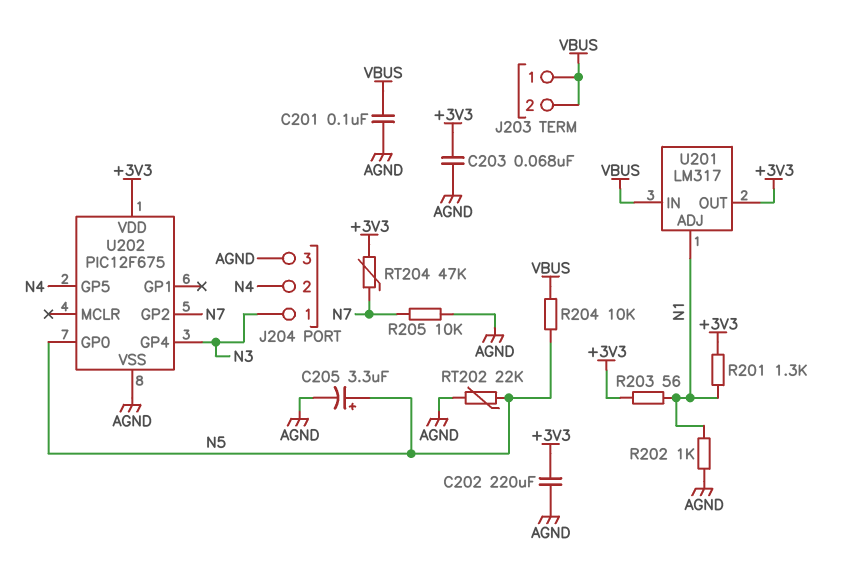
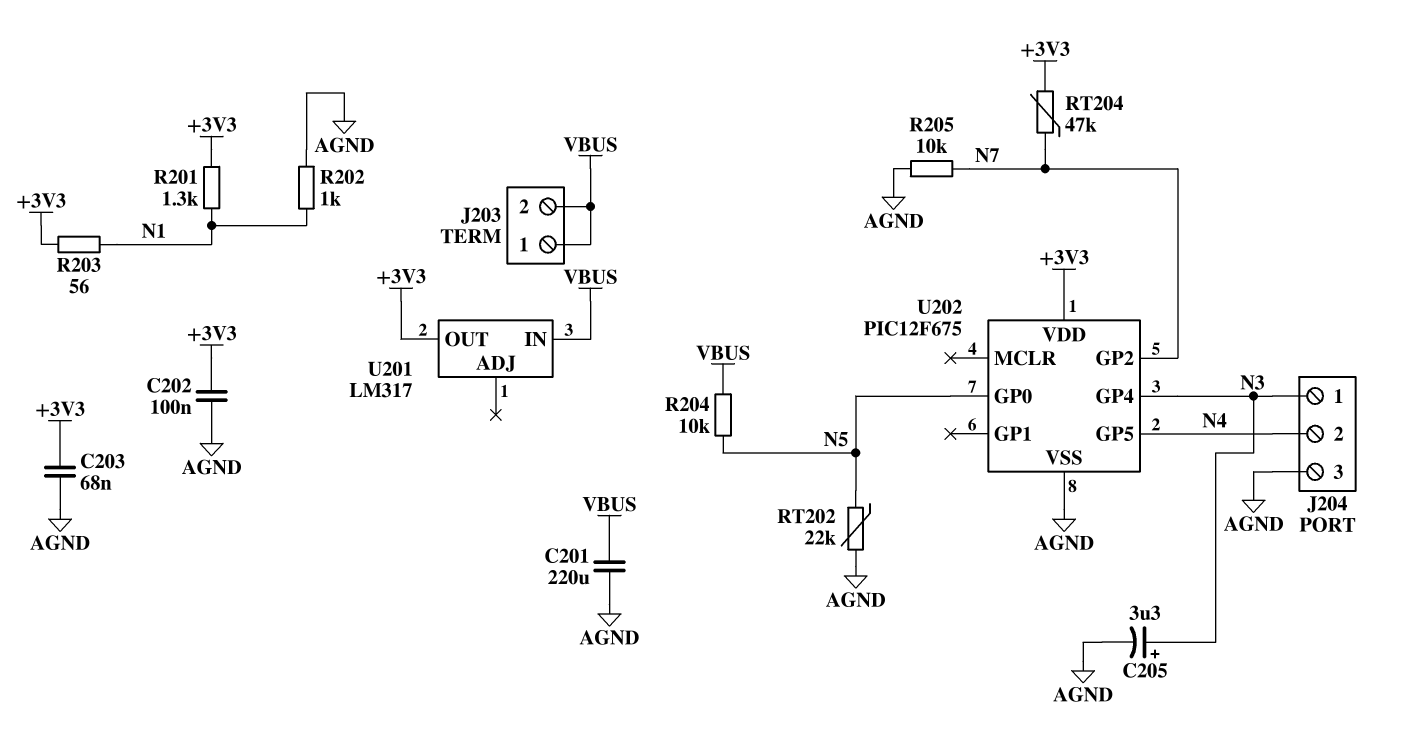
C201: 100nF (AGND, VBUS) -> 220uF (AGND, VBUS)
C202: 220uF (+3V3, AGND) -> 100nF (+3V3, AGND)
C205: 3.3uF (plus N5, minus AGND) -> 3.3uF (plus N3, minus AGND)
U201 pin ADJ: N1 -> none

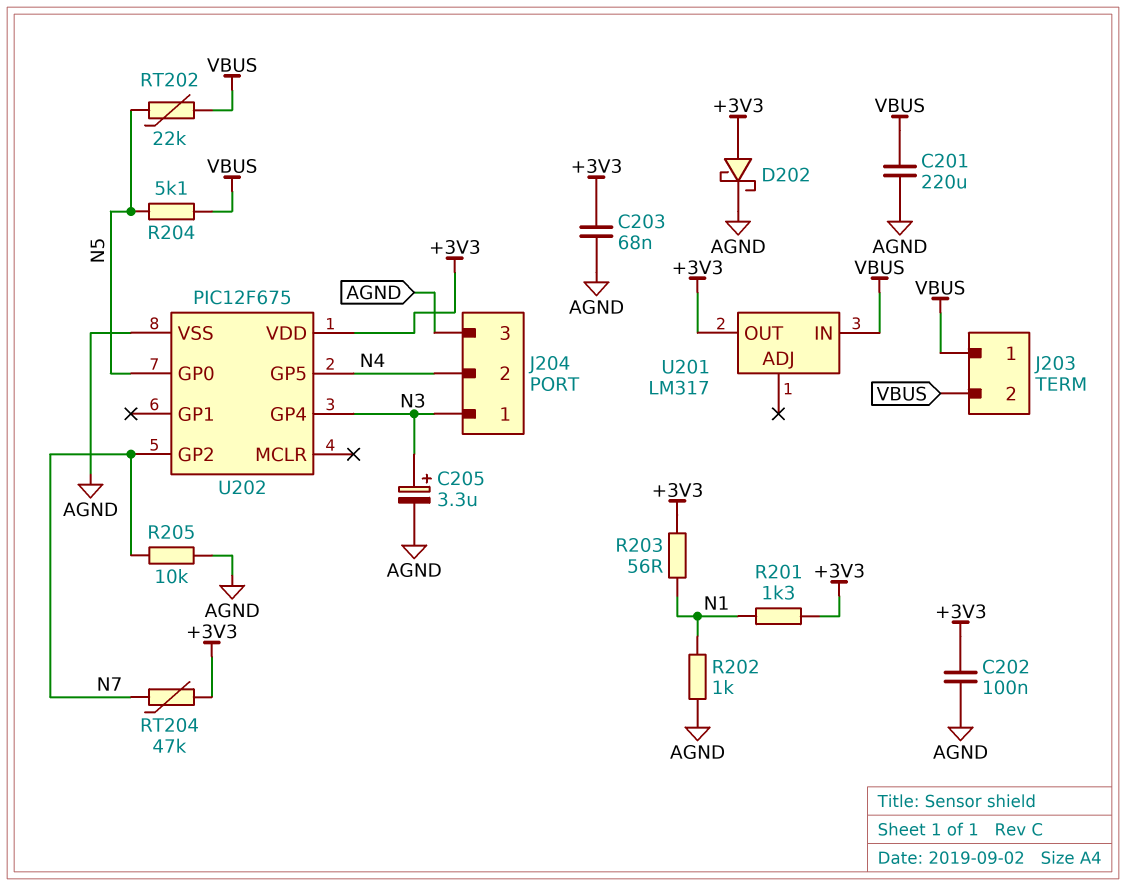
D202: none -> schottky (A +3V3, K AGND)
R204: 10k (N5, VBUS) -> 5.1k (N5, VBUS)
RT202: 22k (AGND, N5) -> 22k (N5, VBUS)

---

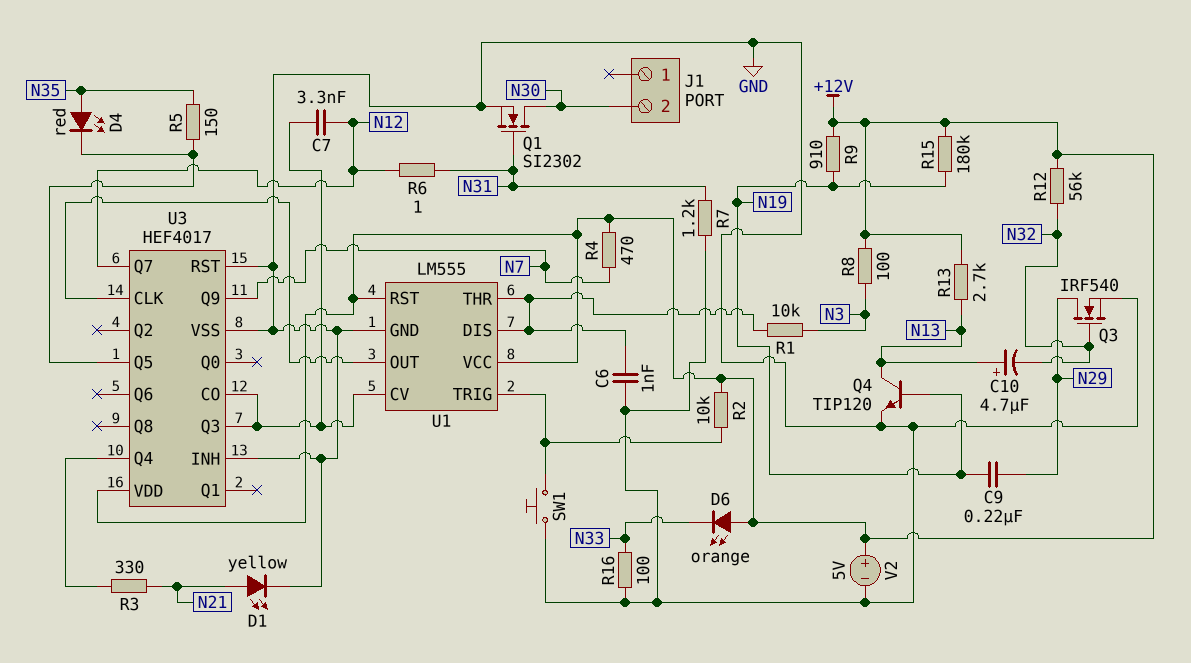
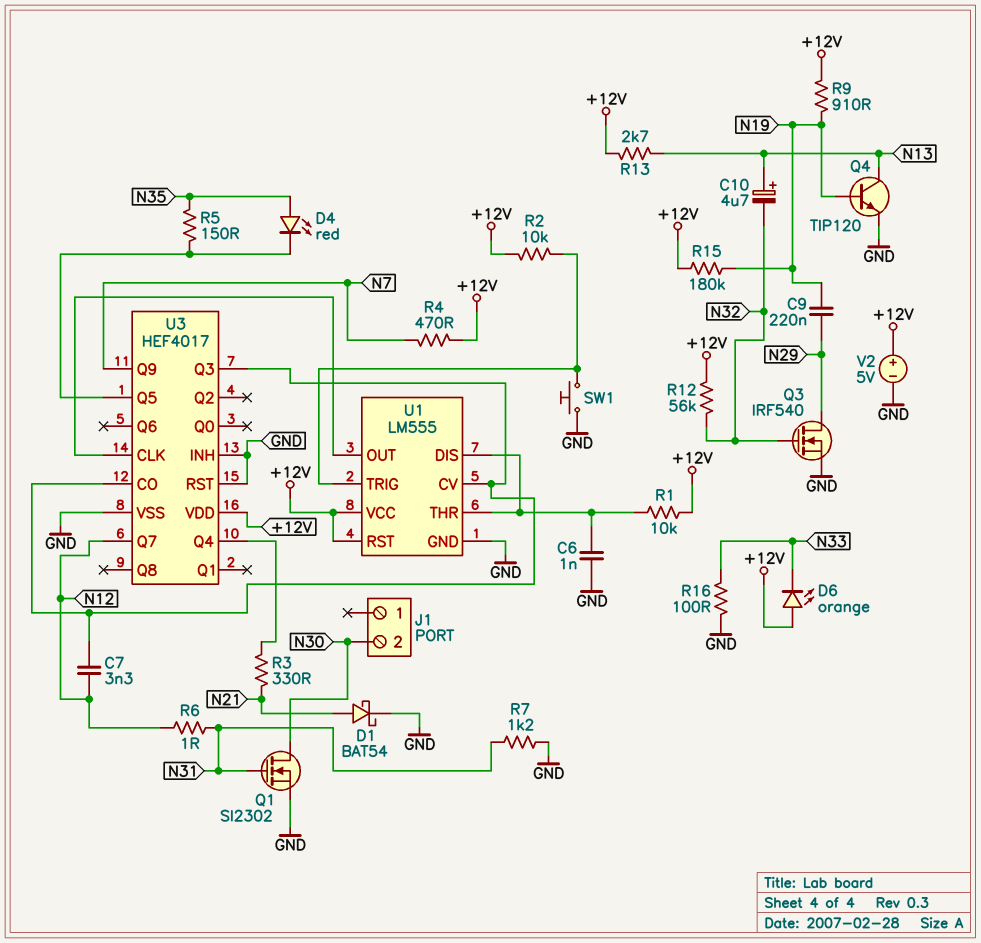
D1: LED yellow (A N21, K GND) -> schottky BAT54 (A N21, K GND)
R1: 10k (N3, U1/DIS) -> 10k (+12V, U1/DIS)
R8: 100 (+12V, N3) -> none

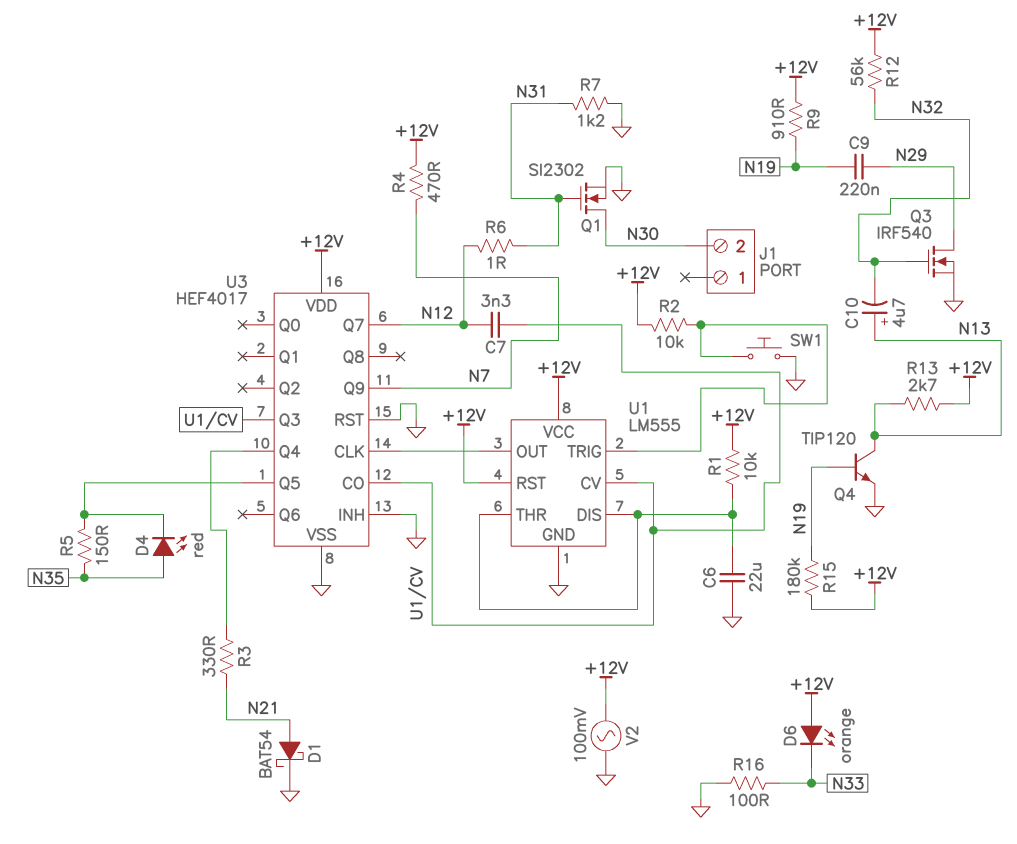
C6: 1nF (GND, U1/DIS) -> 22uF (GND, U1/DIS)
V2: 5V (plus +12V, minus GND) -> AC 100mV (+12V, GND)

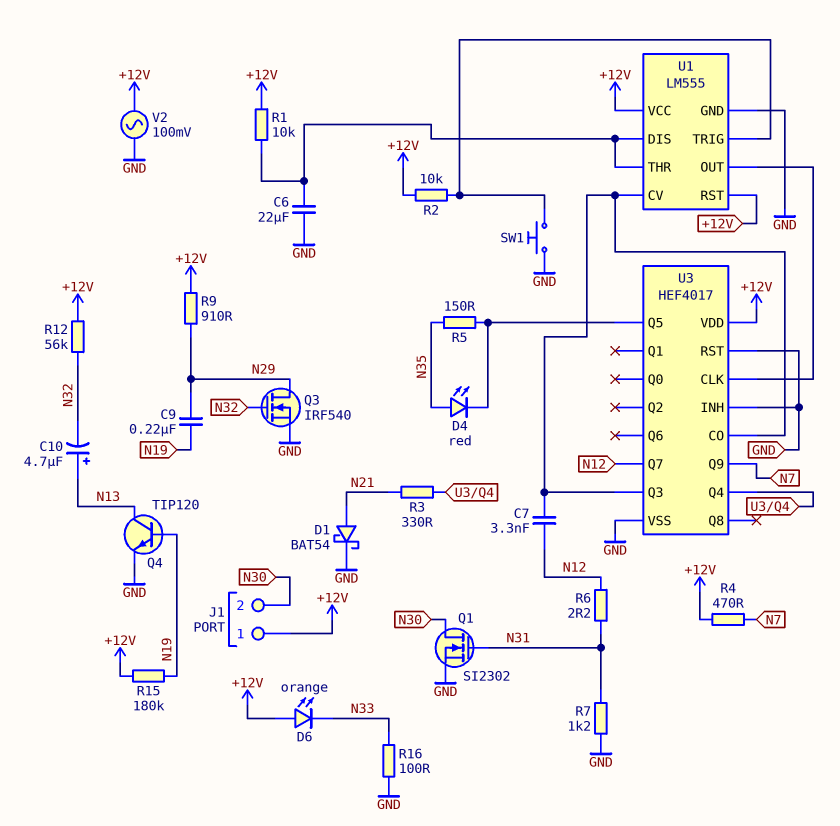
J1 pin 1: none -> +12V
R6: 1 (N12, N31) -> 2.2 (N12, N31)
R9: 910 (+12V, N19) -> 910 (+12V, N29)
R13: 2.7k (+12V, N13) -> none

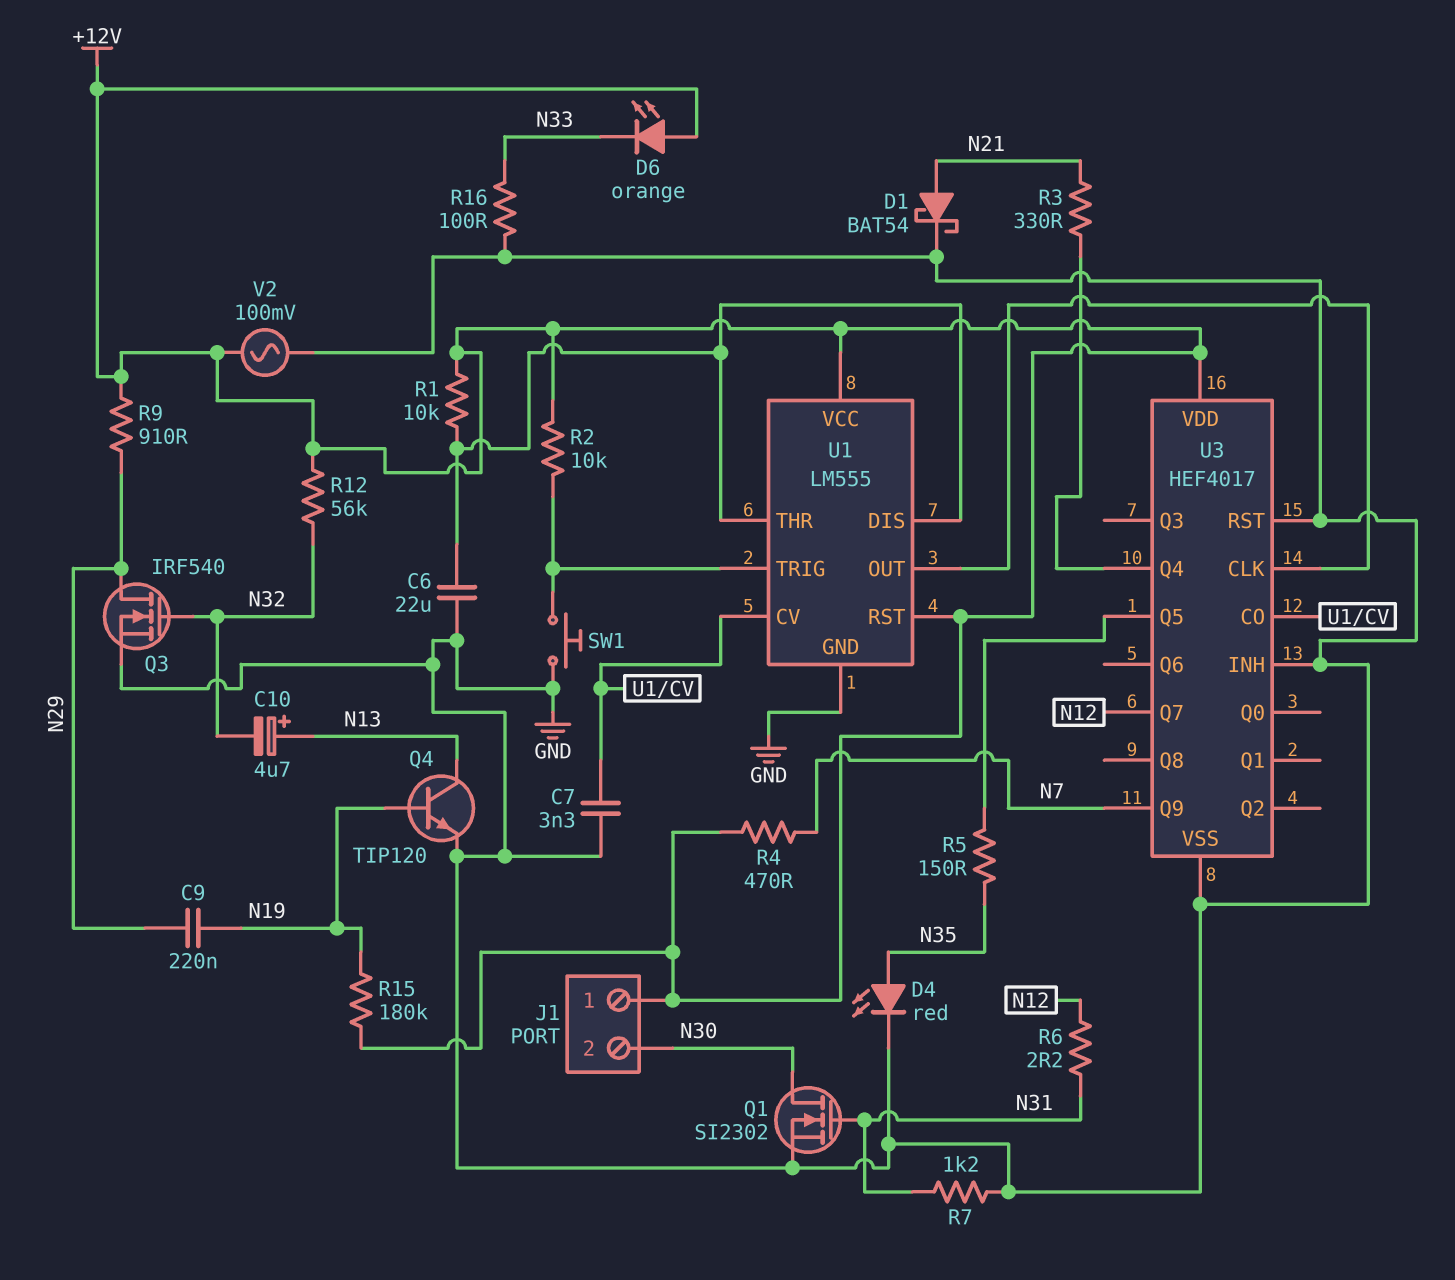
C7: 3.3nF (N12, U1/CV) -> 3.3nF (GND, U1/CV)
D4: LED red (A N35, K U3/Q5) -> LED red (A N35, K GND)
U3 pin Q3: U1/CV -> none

*Problem description*. Starting at the line that has "D4: LED red" and ending at the line that has "U3 pin Q3: U1/CV -> none", please write out the lines above exactly, leaving out all others.

*Exercise response*.
D4: LED red (A N35, K U3/Q5) -> LED red (A N35, K GND)
U3 pin Q3: U1/CV -> none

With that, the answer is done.